§ ENTRIES SHOWN
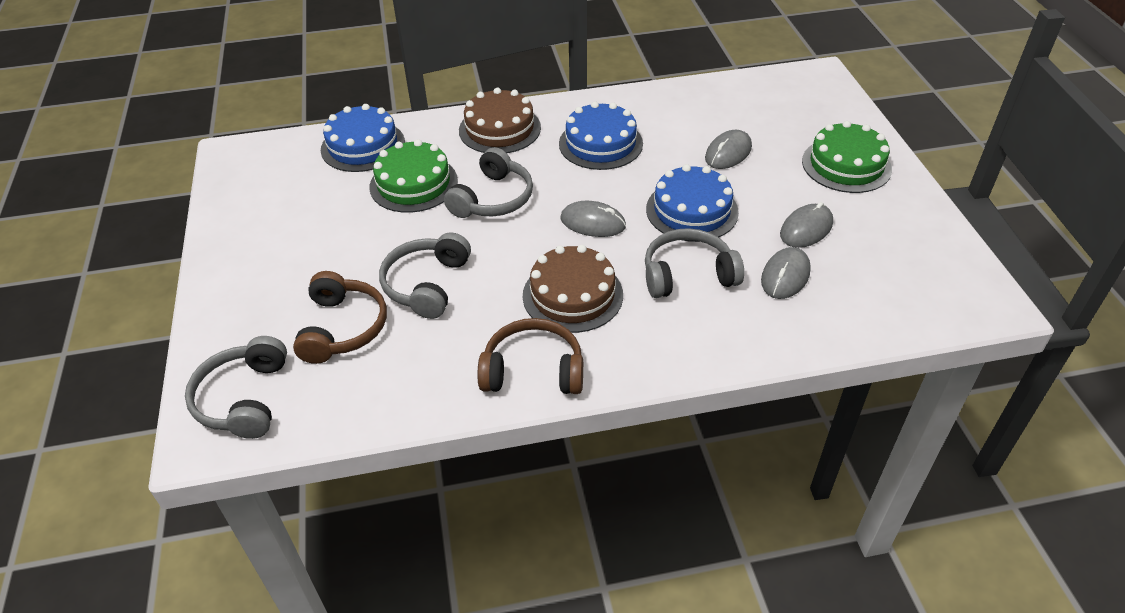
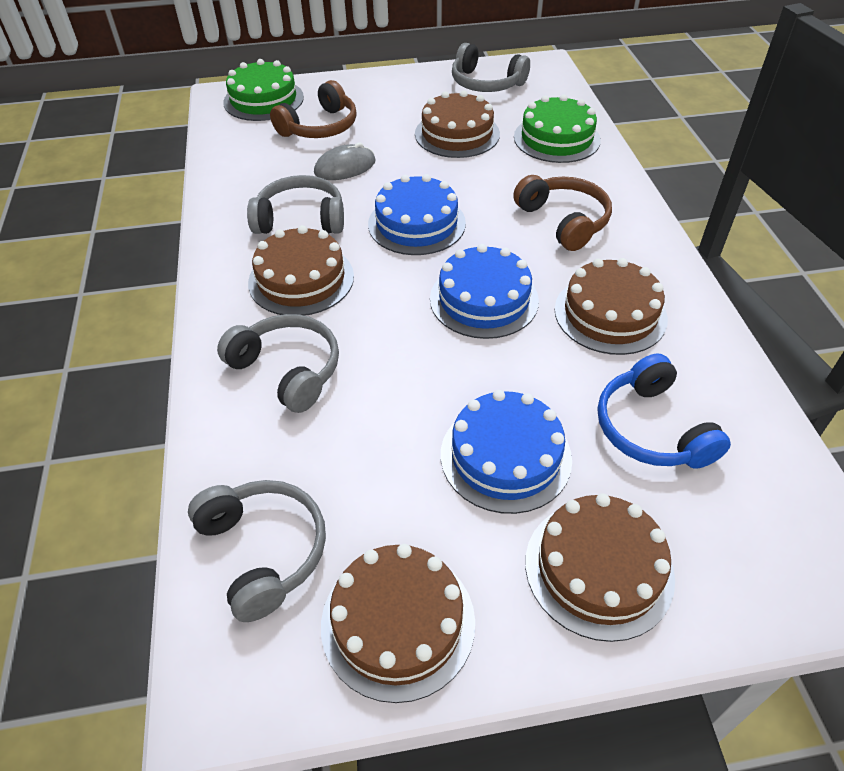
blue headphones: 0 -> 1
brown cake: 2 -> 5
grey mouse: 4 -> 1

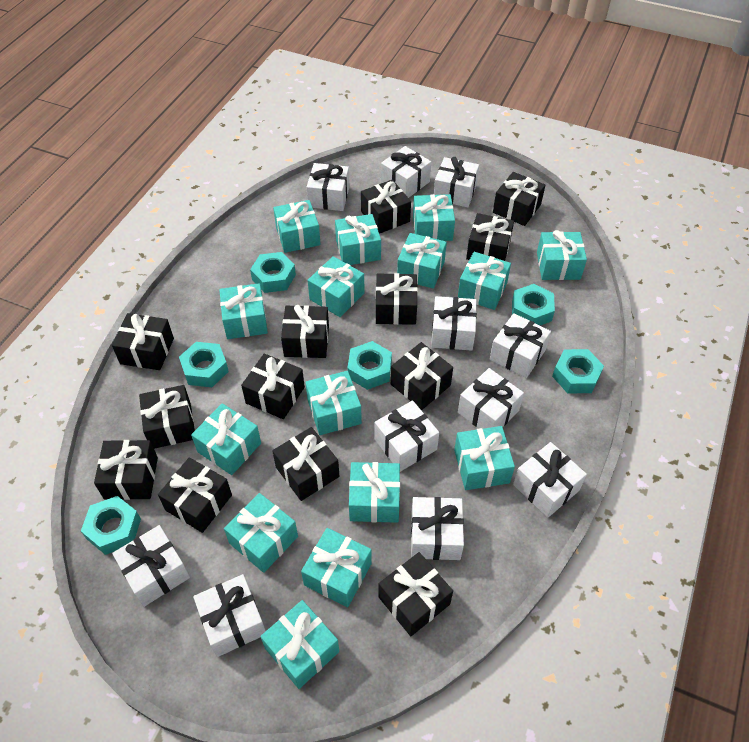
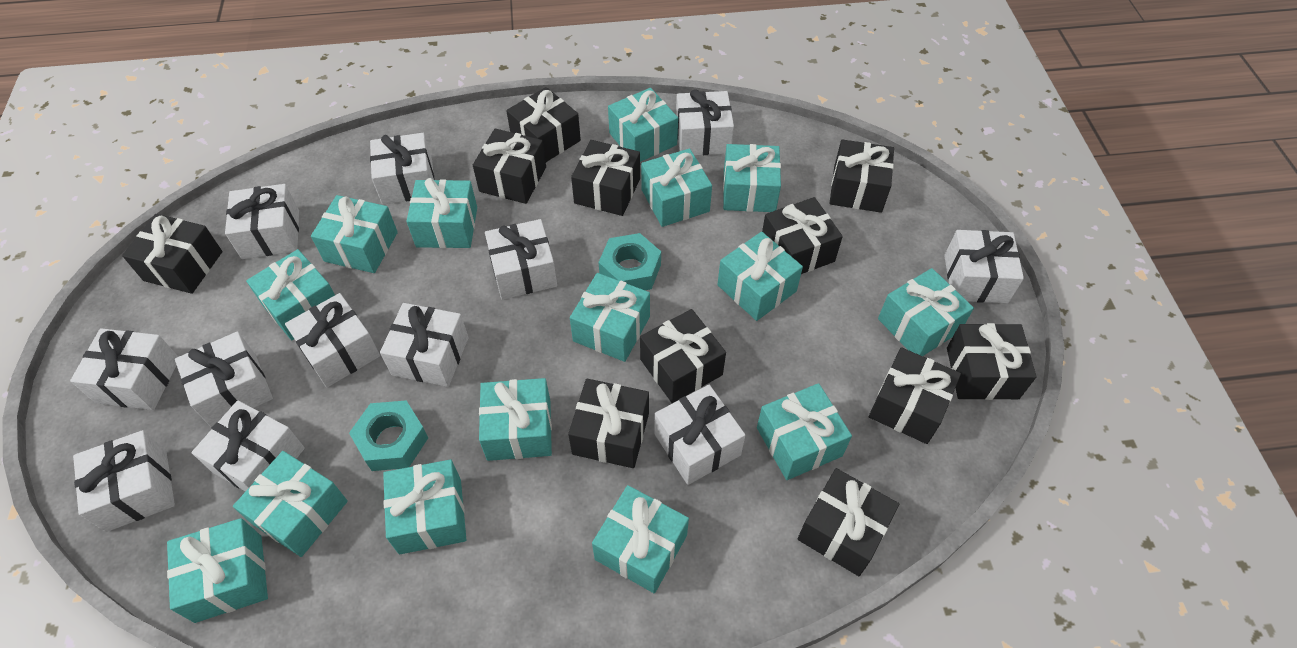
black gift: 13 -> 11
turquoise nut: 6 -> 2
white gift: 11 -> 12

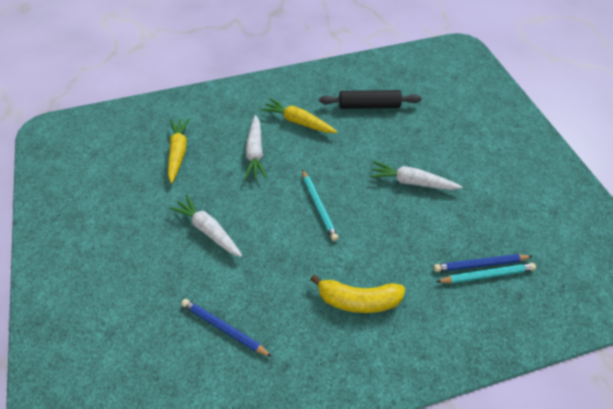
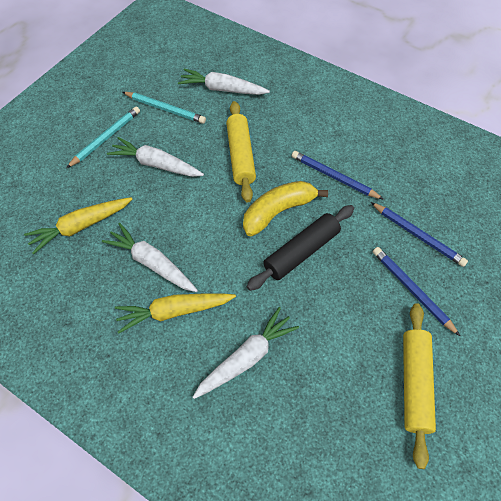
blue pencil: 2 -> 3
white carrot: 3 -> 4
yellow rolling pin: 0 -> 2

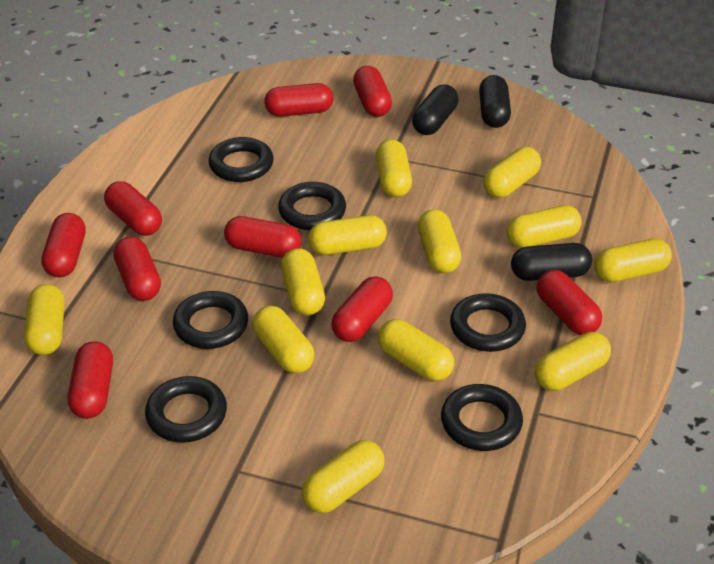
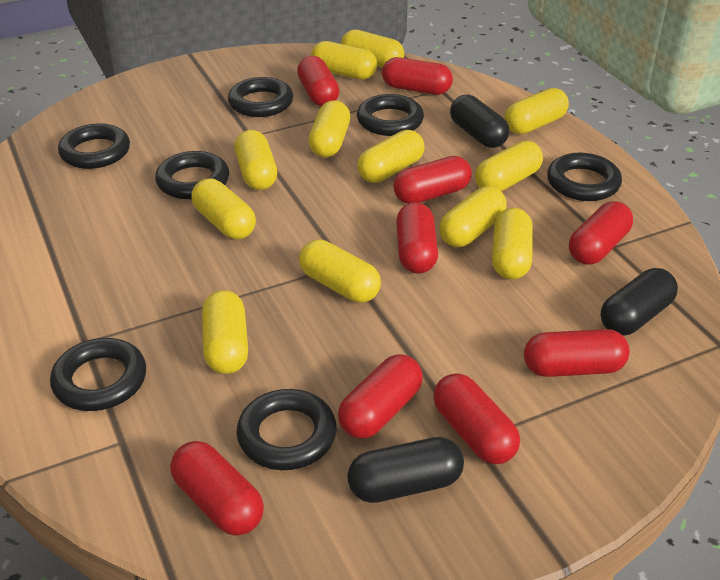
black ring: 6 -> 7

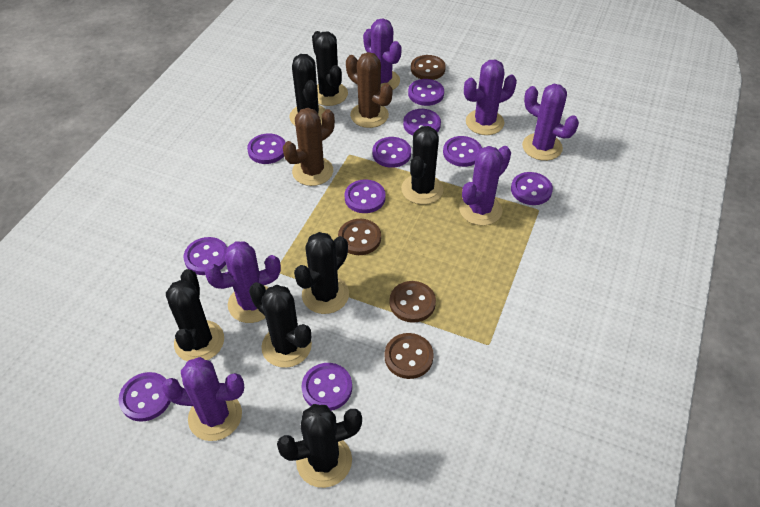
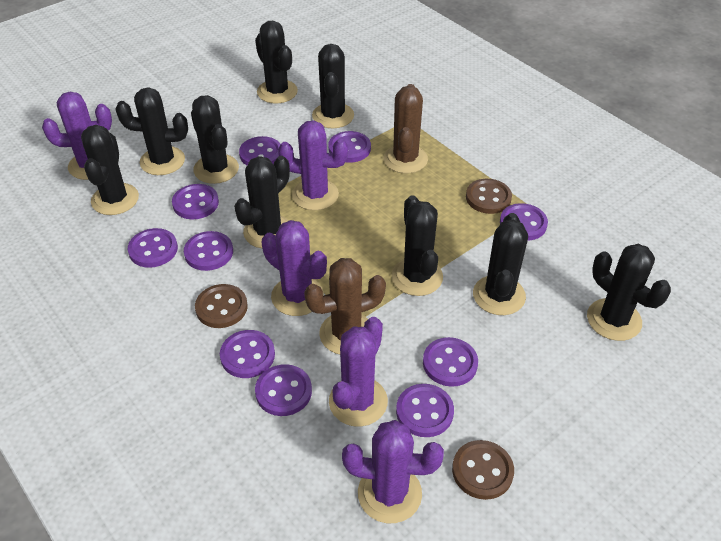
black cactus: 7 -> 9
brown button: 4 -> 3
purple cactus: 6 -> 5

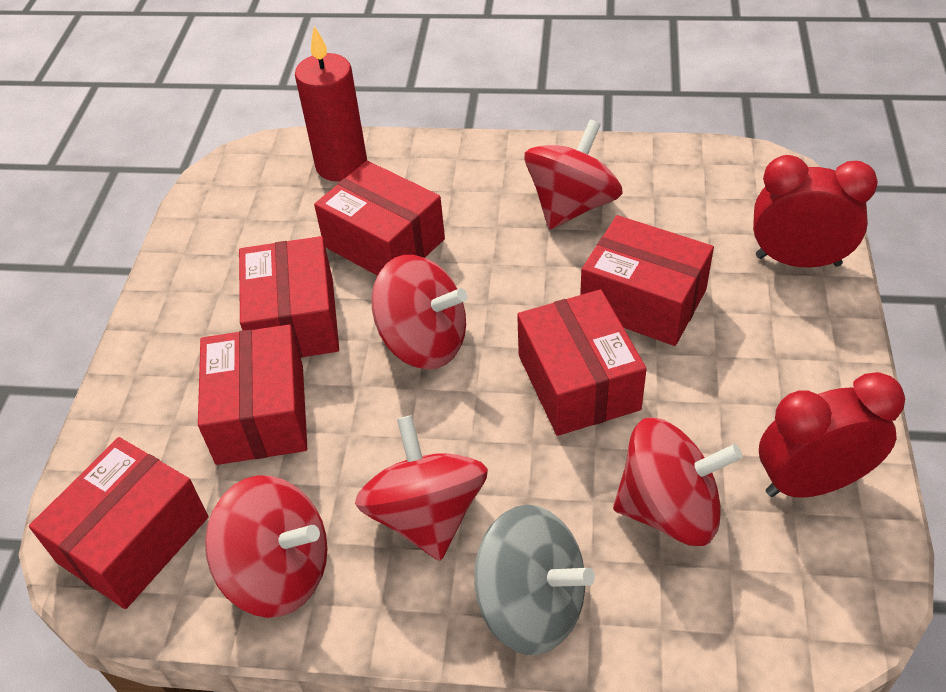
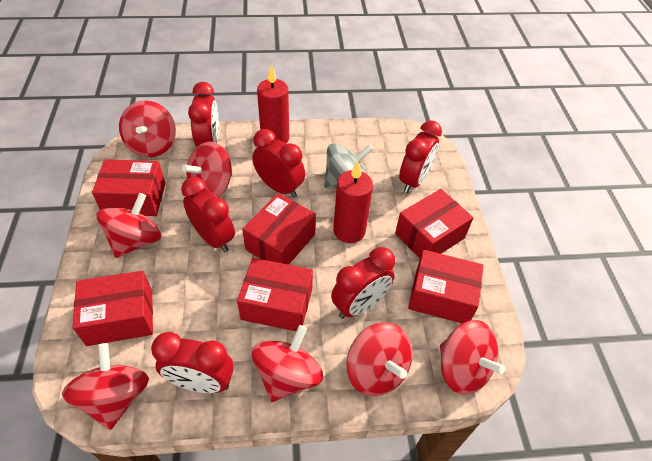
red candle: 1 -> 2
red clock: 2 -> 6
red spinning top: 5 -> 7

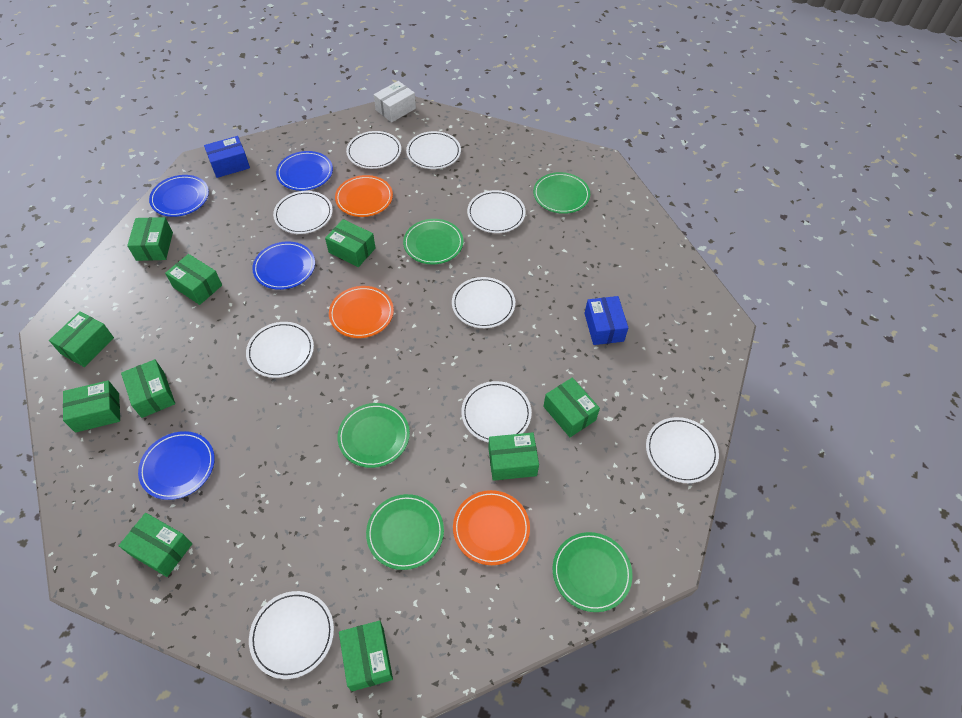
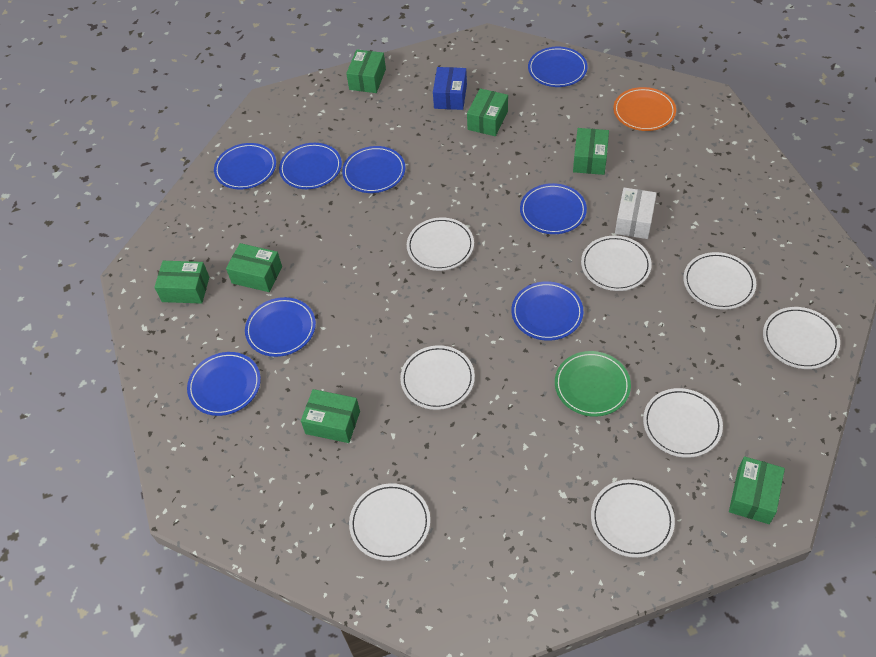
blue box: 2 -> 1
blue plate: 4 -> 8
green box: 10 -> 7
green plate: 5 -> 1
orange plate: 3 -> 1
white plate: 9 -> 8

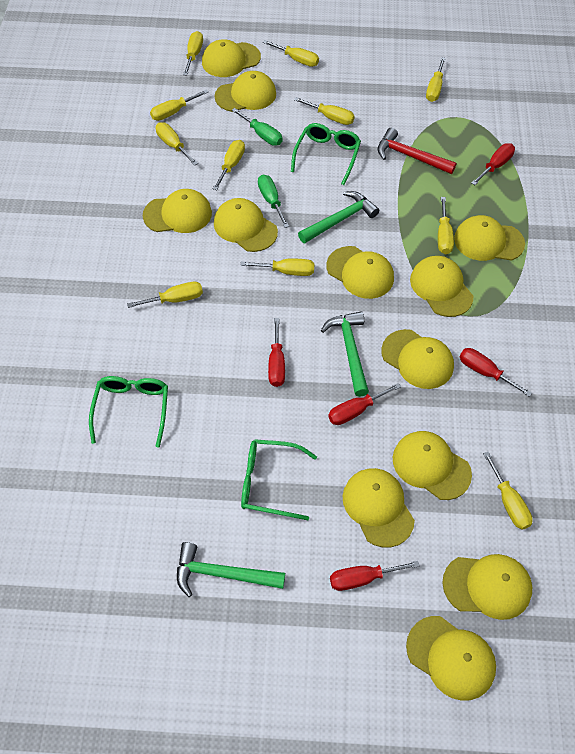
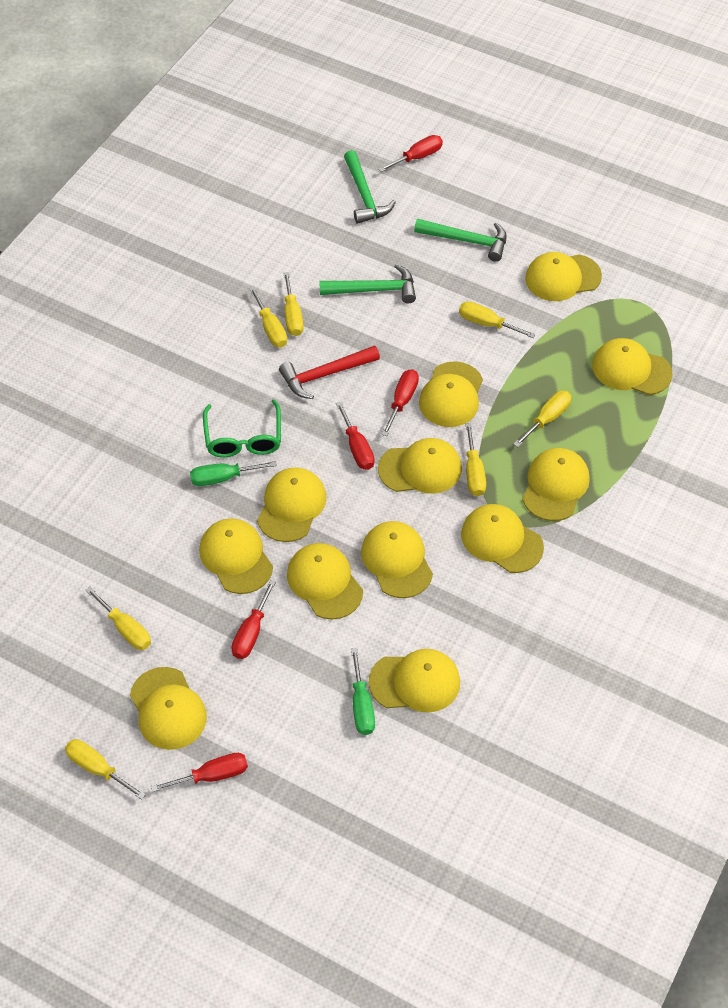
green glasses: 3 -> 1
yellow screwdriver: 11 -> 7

§ AIM OF THE EXERCISE
Only the lines with "green" are needed; find them in the records and copy each one.

§ EXERCISE ANSWER
green box: 10 -> 7
green plate: 5 -> 1
green glasses: 3 -> 1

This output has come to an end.